Required task: Print the lines of the data below that run from the line containing "Elongated rhombuscmm (2*22) [274, 82]" through the line containing "Identify which cell", with both of those lines included.

Supplied records:

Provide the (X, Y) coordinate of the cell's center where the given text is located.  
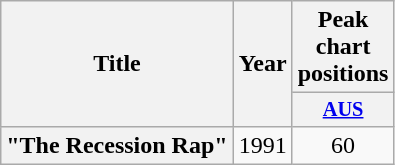
"The Recession Rap" (117, 145)
1991 (262, 145)
Peak chart positions (343, 47)
Year (262, 64)
Title (117, 64)
60 (343, 145)
AUS (343, 110)
Pinpoint the cell where the given text exists, returning its [x, y] midpoint coordinate. 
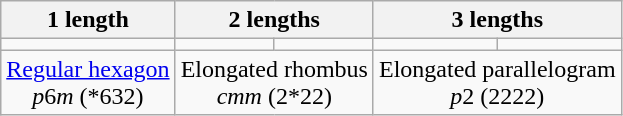
Elongated rhombuscmm (2*22) [274, 82]
2 lengths [274, 20]
3 lengths [497, 20]
Elongated parallelogramp2 (2222) [497, 82]
Regular hexagonp6m (*632) [88, 82]
1 length [88, 20]
Identify which cell holds the provided text, then report its (x, y) central coordinate. 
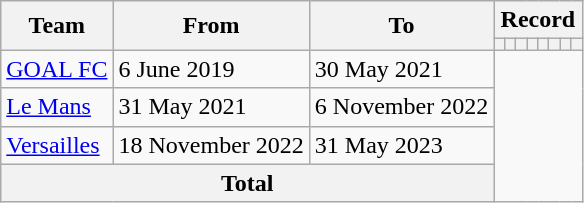
Versailles (57, 145)
6 June 2019 (211, 69)
30 May 2021 (401, 69)
31 May 2023 (401, 145)
Total (248, 183)
Le Mans (57, 107)
Record (538, 20)
18 November 2022 (211, 145)
To (401, 26)
Team (57, 26)
6 November 2022 (401, 107)
31 May 2021 (211, 107)
From (211, 26)
GOAL FC (57, 69)
Determine the [x, y] coordinate at the center of the cell enclosing the given text.  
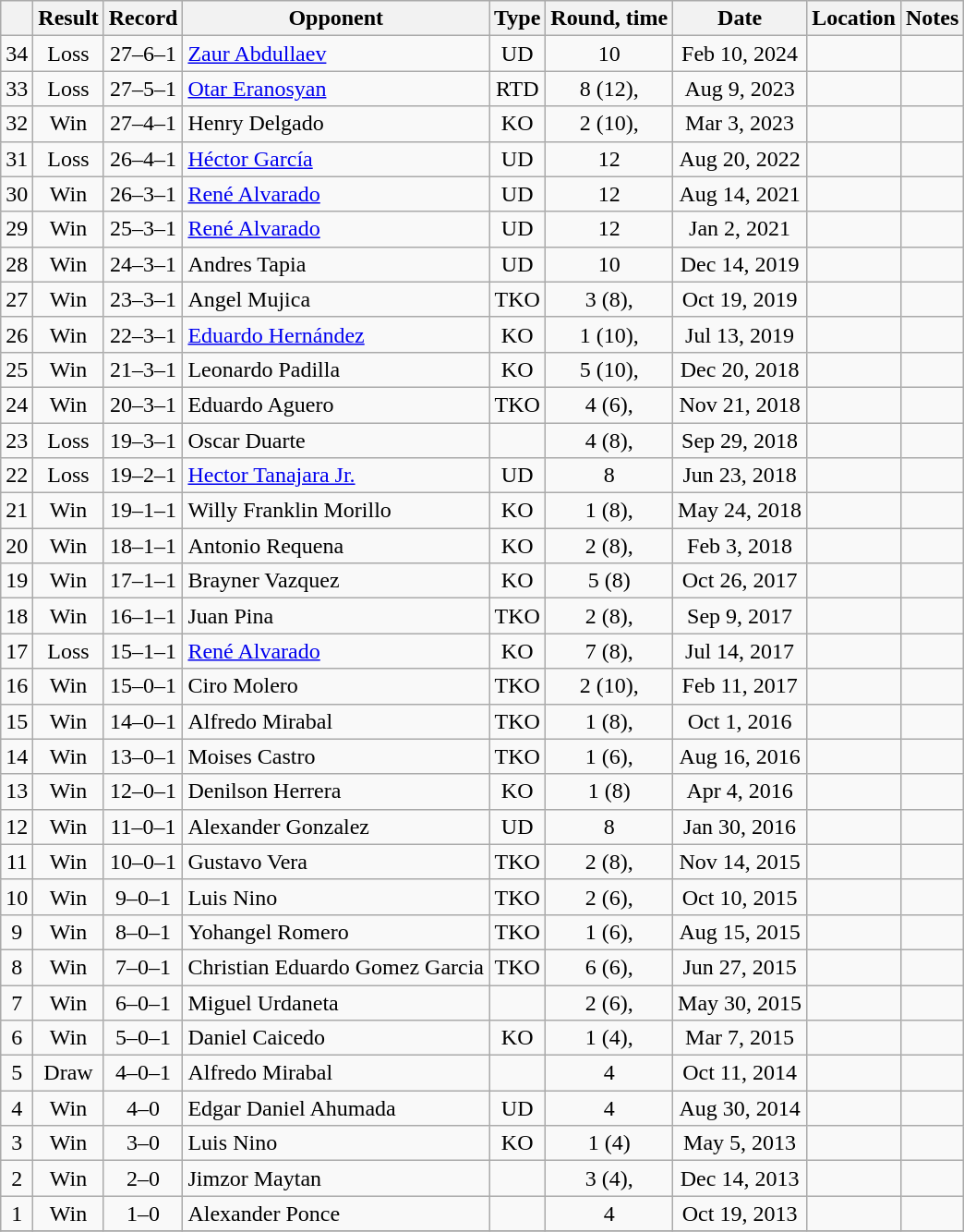
15–1–1 [143, 651]
4 (8), [609, 440]
May 24, 2018 [741, 511]
11–0–1 [143, 826]
Record [143, 18]
25–3–1 [143, 229]
31 [17, 159]
19–3–1 [143, 440]
13–0–1 [143, 756]
26 [17, 334]
Andres Tapia [336, 264]
3 (4), [609, 1178]
19–1–1 [143, 511]
1 (8) [609, 791]
Otar Eranosyan [336, 89]
1–0 [143, 1213]
Oct 1, 2016 [741, 721]
Round, time [609, 18]
7–0–1 [143, 967]
Jul 13, 2019 [741, 334]
Aug 16, 2016 [741, 756]
30 [17, 194]
Henry Delgado [336, 124]
Date [741, 18]
19–2–1 [143, 476]
Aug 14, 2021 [741, 194]
17–1–1 [143, 581]
Gustavo Vera [336, 862]
16 [17, 686]
22–3–1 [143, 334]
Héctor García [336, 159]
28 [17, 264]
26–4–1 [143, 159]
10–0–1 [143, 862]
12–0–1 [143, 791]
18–1–1 [143, 546]
Daniel Caicedo [336, 1038]
14 [17, 756]
21 [17, 511]
34 [17, 54]
Edgar Daniel Ahumada [336, 1108]
Notes [932, 18]
1 [17, 1213]
Apr 4, 2016 [741, 791]
3 [17, 1143]
Eduardo Hernández [336, 334]
27–5–1 [143, 89]
5–0–1 [143, 1038]
18 [17, 616]
7 (8), [609, 651]
3–0 [143, 1143]
6 (6), [609, 967]
Jimzor Maytan [336, 1178]
23 [17, 440]
11 [17, 862]
27–4–1 [143, 124]
Mar 7, 2015 [741, 1038]
6 [17, 1038]
24 [17, 404]
3 (8), [609, 299]
27–6–1 [143, 54]
Feb 11, 2017 [741, 686]
20–3–1 [143, 404]
Juan Pina [336, 616]
Oct 10, 2015 [741, 897]
16–1–1 [143, 616]
5 (8) [609, 581]
Oscar Duarte [336, 440]
21–3–1 [143, 369]
Aug 30, 2014 [741, 1108]
2 [17, 1178]
Dec 14, 2019 [741, 264]
Dec 20, 2018 [741, 369]
Result [68, 18]
Feb 10, 2024 [741, 54]
19 [17, 581]
Mar 3, 2023 [741, 124]
2–0 [143, 1178]
5 [17, 1073]
Nov 21, 2018 [741, 404]
27 [17, 299]
1 (4) [609, 1143]
Aug 9, 2023 [741, 89]
Dec 14, 2013 [741, 1178]
Miguel Urdaneta [336, 1002]
Hector Tanajara Jr. [336, 476]
5 (10), [609, 369]
4–0 [143, 1108]
Sep 9, 2017 [741, 616]
4–0–1 [143, 1073]
Aug 20, 2022 [741, 159]
24–3–1 [143, 264]
Ciro Molero [336, 686]
Willy Franklin Morillo [336, 511]
9–0–1 [143, 897]
Christian Eduardo Gomez Garcia [336, 967]
Oct 26, 2017 [741, 581]
9 [17, 932]
Zaur Abdullaev [336, 54]
33 [17, 89]
Type [517, 18]
Opponent [336, 18]
Feb 3, 2018 [741, 546]
26–3–1 [143, 194]
RTD [517, 89]
Draw [68, 1073]
Leonardo Padilla [336, 369]
7 [17, 1002]
Alexander Gonzalez [336, 826]
1 (4), [609, 1038]
17 [17, 651]
20 [17, 546]
Alexander Ponce [336, 1213]
Antonio Requena [336, 546]
Eduardo Aguero [336, 404]
Denilson Herrera [336, 791]
Jan 2, 2021 [741, 229]
14–0–1 [143, 721]
Moises Castro [336, 756]
15–0–1 [143, 686]
6–0–1 [143, 1002]
8 (12), [609, 89]
Jun 27, 2015 [741, 967]
13 [17, 791]
Aug 15, 2015 [741, 932]
15 [17, 721]
Oct 19, 2019 [741, 299]
Angel Mujica [336, 299]
8–0–1 [143, 932]
23–3–1 [143, 299]
Location [854, 18]
4 (6), [609, 404]
May 30, 2015 [741, 1002]
Sep 29, 2018 [741, 440]
Jan 30, 2016 [741, 826]
Jul 14, 2017 [741, 651]
32 [17, 124]
Nov 14, 2015 [741, 862]
25 [17, 369]
Oct 11, 2014 [741, 1073]
Jun 23, 2018 [741, 476]
Oct 19, 2013 [741, 1213]
Brayner Vazquez [336, 581]
May 5, 2013 [741, 1143]
1 (10), [609, 334]
22 [17, 476]
29 [17, 229]
Yohangel Romero [336, 932]
Capture the cell that displays the provided text and extract its [X, Y] central coordinate. 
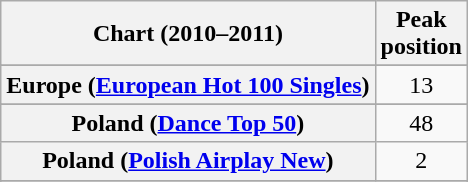
2 [421, 161]
Peakposition [421, 34]
Chart (2010–2011) [188, 34]
48 [421, 123]
Poland (Dance Top 50) [188, 123]
Poland (Polish Airplay New) [188, 161]
13 [421, 85]
Europe (European Hot 100 Singles) [188, 85]
Determine the [x, y] coordinate at the center of the cell enclosing the given text.  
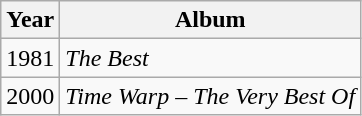
1981 [30, 58]
The Best [210, 58]
2000 [30, 96]
Album [210, 20]
Year [30, 20]
Time Warp – The Very Best Of [210, 96]
Output the (x, y) coordinate of the center of the cell containing the given text.  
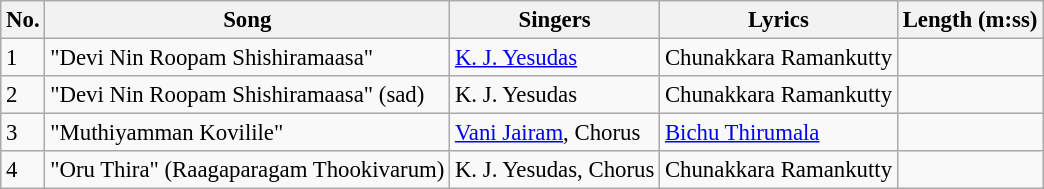
Lyrics (779, 20)
"Devi Nin Roopam Shishiramaasa" (248, 58)
3 (23, 133)
"Oru Thira" (Raagaparagam Thookivarum) (248, 170)
1 (23, 58)
2 (23, 95)
No. (23, 20)
Bichu Thirumala (779, 133)
Length (m:ss) (970, 20)
"Muthiyamman Kovilile" (248, 133)
4 (23, 170)
"Devi Nin Roopam Shishiramaasa" (sad) (248, 95)
K. J. Yesudas, Chorus (555, 170)
Song (248, 20)
Singers (555, 20)
Vani Jairam, Chorus (555, 133)
Pinpoint the cell where the given text exists, returning its [X, Y] midpoint coordinate. 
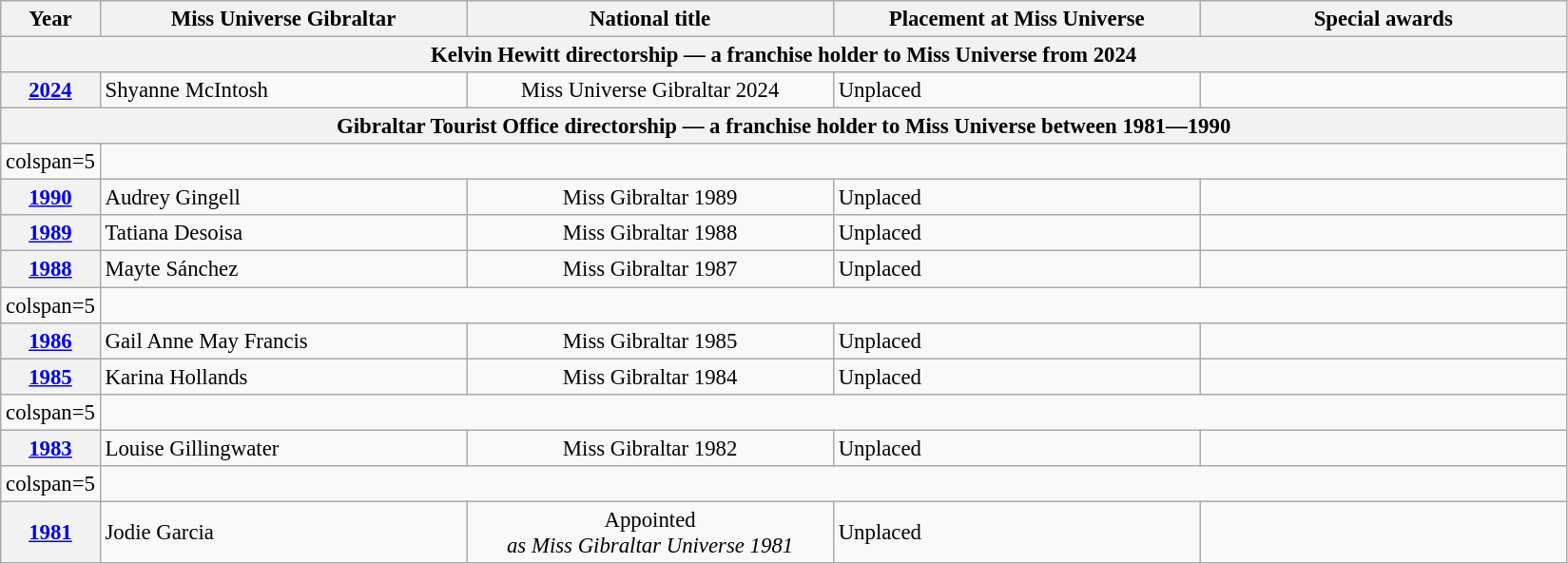
Kelvin Hewitt directorship — a franchise holder to Miss Universe from 2024 [784, 55]
Miss Gibraltar 1988 [650, 233]
Karina Hollands [283, 377]
Miss Gibraltar 1985 [650, 340]
Miss Gibraltar 1984 [650, 377]
Tatiana Desoisa [283, 233]
Placement at Miss Universe [1016, 19]
Year [50, 19]
1989 [50, 233]
Jodie Garcia [283, 532]
Special awards [1384, 19]
Miss Gibraltar 1987 [650, 269]
Gibraltar Tourist Office directorship — a franchise holder to Miss Universe between 1981―1990 [784, 126]
Appointedas Miss Gibraltar Universe 1981 [650, 532]
Miss Gibraltar 1982 [650, 448]
Audrey Gingell [283, 198]
1986 [50, 340]
Miss Gibraltar 1989 [650, 198]
1990 [50, 198]
National title [650, 19]
2024 [50, 90]
Louise Gillingwater [283, 448]
Miss Universe Gibraltar 2024 [650, 90]
1988 [50, 269]
Shyanne McIntosh [283, 90]
Mayte Sánchez [283, 269]
Gail Anne May Francis [283, 340]
1983 [50, 448]
1981 [50, 532]
1985 [50, 377]
Miss Universe Gibraltar [283, 19]
Scan for the cell matching the given text and deliver its (x, y) coordinate at center. 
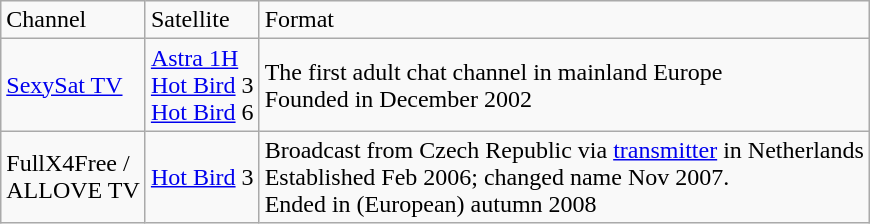
FullX4Free / ALLOVE TV (74, 177)
Broadcast from Czech Republic via transmitter in Netherlands Established Feb 2006; changed name Nov 2007. Ended in (European) autumn 2008 (564, 177)
The first adult chat channel in mainland Europe Founded in December 2002 (564, 85)
SexySat TV (74, 85)
Hot Bird 3 (202, 177)
Channel (74, 20)
Astra 1H Hot Bird 3 Hot Bird 6 (202, 85)
Format (564, 20)
Satellite (202, 20)
Search for the cell housing the specified text and yield its [X, Y] center coordinate. 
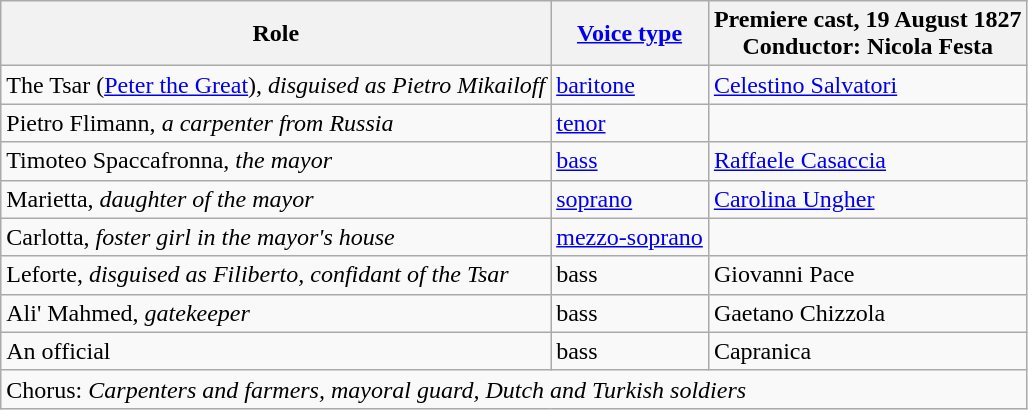
Premiere cast, 19 August 1827Conductor: Nicola Festa [868, 34]
Gaetano Chizzola [868, 313]
Ali' Mahmed, gatekeeper [276, 313]
Celestino Salvatori [868, 85]
soprano [630, 199]
Role [276, 34]
Giovanni Pace [868, 275]
Pietro Flimann, a carpenter from Russia [276, 123]
mezzo-soprano [630, 237]
Raffaele Casaccia [868, 161]
tenor [630, 123]
The Tsar (Peter the Great), disguised as Pietro Mikailoff [276, 85]
An official [276, 351]
Voice type [630, 34]
Carolina Ungher [868, 199]
baritone [630, 85]
Leforte, disguised as Filiberto, confidant of the Tsar [276, 275]
Chorus: Carpenters and farmers, mayoral guard, Dutch and Turkish soldiers [514, 389]
Marietta, daughter of the mayor [276, 199]
Carlotta, foster girl in the mayor's house [276, 237]
Timoteo Spaccafronna, the mayor [276, 161]
Capranica [868, 351]
From the cell containing the given text, extract its center point as [X, Y] coordinate. 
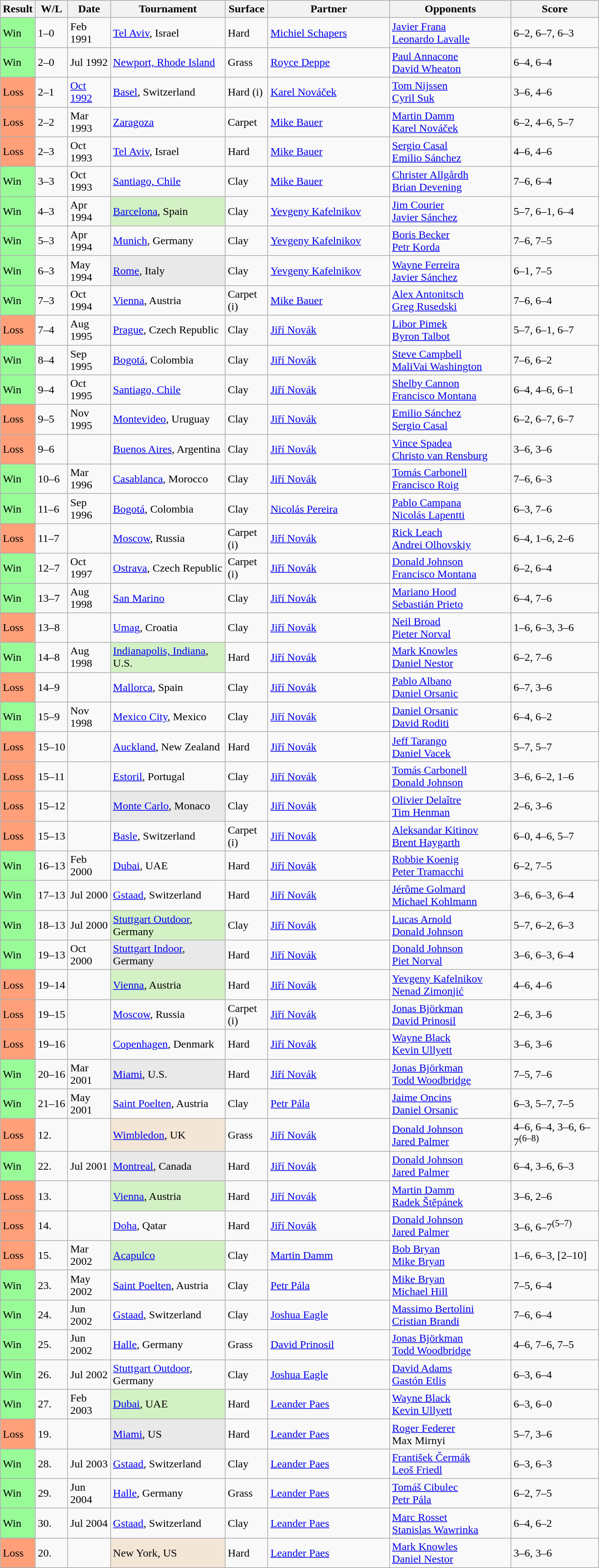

Expected answer:
Elongated rhombuscmm (2*22) [274, 82]
2 lengths [274, 20]
3 lengths [497, 20]
Elongated parallelogramp2 (2222) [497, 82]
Regular hexagonp6m (*632) [88, 82]
1 length [88, 20]
Identify which cell holds the provided text, then report its (x, y) central coordinate. 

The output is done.